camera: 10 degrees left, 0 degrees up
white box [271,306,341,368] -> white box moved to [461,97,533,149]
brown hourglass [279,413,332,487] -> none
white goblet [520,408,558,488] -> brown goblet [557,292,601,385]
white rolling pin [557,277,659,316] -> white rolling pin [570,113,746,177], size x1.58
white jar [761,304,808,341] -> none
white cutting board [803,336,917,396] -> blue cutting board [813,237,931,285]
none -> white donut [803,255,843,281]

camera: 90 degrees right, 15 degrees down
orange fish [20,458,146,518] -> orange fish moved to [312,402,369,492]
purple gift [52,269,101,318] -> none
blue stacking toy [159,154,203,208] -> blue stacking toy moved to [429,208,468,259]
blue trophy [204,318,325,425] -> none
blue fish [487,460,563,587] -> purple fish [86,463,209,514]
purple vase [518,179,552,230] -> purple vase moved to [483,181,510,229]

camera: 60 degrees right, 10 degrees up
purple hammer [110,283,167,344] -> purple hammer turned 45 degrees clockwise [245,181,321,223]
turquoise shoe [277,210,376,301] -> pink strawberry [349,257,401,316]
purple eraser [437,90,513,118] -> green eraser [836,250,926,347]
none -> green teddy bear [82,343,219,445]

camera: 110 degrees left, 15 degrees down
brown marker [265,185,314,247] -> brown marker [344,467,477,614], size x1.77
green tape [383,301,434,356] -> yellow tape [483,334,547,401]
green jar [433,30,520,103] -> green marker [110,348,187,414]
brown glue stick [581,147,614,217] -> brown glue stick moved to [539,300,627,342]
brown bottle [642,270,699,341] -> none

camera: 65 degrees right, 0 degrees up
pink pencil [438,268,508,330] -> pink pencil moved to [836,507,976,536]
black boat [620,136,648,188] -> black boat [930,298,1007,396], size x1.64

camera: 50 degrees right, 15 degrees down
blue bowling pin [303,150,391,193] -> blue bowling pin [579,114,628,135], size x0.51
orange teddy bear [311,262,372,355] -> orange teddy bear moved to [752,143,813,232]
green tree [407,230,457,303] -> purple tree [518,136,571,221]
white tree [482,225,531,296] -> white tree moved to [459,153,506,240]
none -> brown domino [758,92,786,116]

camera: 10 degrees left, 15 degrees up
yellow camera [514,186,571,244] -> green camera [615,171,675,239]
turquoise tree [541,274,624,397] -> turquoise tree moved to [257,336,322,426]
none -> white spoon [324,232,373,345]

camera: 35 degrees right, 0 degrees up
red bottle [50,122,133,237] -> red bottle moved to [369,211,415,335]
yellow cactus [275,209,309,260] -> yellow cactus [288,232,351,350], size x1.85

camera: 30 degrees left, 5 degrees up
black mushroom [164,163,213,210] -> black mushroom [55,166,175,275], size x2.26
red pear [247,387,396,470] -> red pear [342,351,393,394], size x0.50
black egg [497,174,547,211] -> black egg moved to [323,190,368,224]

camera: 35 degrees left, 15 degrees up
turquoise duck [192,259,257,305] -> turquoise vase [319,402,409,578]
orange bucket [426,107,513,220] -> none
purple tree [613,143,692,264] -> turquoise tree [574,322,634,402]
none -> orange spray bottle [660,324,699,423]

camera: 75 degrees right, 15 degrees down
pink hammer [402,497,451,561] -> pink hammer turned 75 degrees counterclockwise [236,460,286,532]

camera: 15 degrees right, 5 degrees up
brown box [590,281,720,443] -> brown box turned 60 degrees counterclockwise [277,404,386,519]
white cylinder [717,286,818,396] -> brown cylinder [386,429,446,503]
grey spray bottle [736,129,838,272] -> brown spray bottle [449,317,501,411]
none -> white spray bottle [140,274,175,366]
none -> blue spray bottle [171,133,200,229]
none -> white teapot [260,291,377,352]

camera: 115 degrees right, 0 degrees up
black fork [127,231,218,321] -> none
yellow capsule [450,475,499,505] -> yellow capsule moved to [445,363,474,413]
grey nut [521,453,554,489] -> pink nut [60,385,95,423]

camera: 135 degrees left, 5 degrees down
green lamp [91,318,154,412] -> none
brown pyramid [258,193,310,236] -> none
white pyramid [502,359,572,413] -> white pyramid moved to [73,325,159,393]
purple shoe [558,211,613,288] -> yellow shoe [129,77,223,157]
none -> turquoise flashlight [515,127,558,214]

==================================================

_What to produce_
Look through the lines above and collect those with the word "turned".

_Solved exercise_
purple hammer [110,283,167,344] -> purple hammer turned 45 degrees clockwise [245,181,321,223]
pink hammer [402,497,451,561] -> pink hammer turned 75 degrees counterclockwise [236,460,286,532]
brown box [590,281,720,443] -> brown box turned 60 degrees counterclockwise [277,404,386,519]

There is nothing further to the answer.